◆ **Exercise directions**
The records that follow are to be repeated without alteration.

[Source data]
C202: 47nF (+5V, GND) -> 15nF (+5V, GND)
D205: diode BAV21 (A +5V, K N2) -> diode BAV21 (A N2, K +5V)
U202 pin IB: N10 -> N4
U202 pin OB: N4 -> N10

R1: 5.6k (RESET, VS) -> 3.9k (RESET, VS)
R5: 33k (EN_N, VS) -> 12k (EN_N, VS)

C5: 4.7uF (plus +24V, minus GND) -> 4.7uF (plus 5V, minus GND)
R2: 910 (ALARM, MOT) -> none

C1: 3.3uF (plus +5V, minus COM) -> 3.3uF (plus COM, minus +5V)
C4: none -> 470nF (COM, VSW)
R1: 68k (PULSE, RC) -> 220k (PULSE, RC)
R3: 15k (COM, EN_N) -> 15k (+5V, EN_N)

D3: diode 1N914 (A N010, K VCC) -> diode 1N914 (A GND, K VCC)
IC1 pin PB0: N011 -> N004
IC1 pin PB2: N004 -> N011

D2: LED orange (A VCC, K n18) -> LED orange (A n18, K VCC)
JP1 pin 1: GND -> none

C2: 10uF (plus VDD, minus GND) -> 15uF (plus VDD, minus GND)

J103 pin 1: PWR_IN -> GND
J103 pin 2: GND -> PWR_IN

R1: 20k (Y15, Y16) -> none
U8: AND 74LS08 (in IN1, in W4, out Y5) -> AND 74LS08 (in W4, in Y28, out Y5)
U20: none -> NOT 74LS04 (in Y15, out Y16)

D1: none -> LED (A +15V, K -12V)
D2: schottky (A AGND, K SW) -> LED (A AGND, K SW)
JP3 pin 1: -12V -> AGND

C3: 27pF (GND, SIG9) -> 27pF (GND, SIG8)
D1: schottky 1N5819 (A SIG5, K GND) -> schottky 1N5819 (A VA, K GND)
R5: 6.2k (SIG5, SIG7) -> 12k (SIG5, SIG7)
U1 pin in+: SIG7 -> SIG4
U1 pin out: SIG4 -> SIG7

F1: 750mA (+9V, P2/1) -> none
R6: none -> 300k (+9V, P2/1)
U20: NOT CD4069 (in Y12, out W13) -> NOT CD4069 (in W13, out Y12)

◆ **Your response**
C202: 47nF (+5V, GND) -> 15nF (+5V, GND)
D205: diode BAV21 (A +5V, K N2) -> diode BAV21 (A N2, K +5V)
U202 pin IB: N10 -> N4
U202 pin OB: N4 -> N10

R1: 5.6k (RESET, VS) -> 3.9k (RESET, VS)
R5: 33k (EN_N, VS) -> 12k (EN_N, VS)

C5: 4.7uF (plus +24V, minus GND) -> 4.7uF (plus 5V, minus GND)
R2: 910 (ALARM, MOT) -> none

C1: 3.3uF (plus +5V, minus COM) -> 3.3uF (plus COM, minus +5V)
C4: none -> 470nF (COM, VSW)
R1: 68k (PULSE, RC) -> 220k (PULSE, RC)
R3: 15k (COM, EN_N) -> 15k (+5V, EN_N)

D3: diode 1N914 (A N010, K VCC) -> diode 1N914 (A GND, K VCC)
IC1 pin PB0: N011 -> N004
IC1 pin PB2: N004 -> N011

D2: LED orange (A VCC, K n18) -> LED orange (A n18, K VCC)
JP1 pin 1: GND -> none

C2: 10uF (plus VDD, minus GND) -> 15uF (plus VDD, minus GND)

J103 pin 1: PWR_IN -> GND
J103 pin 2: GND -> PWR_IN

R1: 20k (Y15, Y16) -> none
U8: AND 74LS08 (in IN1, in W4, out Y5) -> AND 74LS08 (in W4, in Y28, out Y5)
U20: none -> NOT 74LS04 (in Y15, out Y16)

D1: none -> LED (A +15V, K -12V)
D2: schottky (A AGND, K SW) -> LED (A AGND, K SW)
JP3 pin 1: -12V -> AGND

C3: 27pF (GND, SIG9) -> 27pF (GND, SIG8)
D1: schottky 1N5819 (A SIG5, K GND) -> schottky 1N5819 (A VA, K GND)
R5: 6.2k (SIG5, SIG7) -> 12k (SIG5, SIG7)
U1 pin in+: SIG7 -> SIG4
U1 pin out: SIG4 -> SIG7

F1: 750mA (+9V, P2/1) -> none
R6: none -> 300k (+9V, P2/1)
U20: NOT CD4069 (in Y12, out W13) -> NOT CD4069 (in W13, out Y12)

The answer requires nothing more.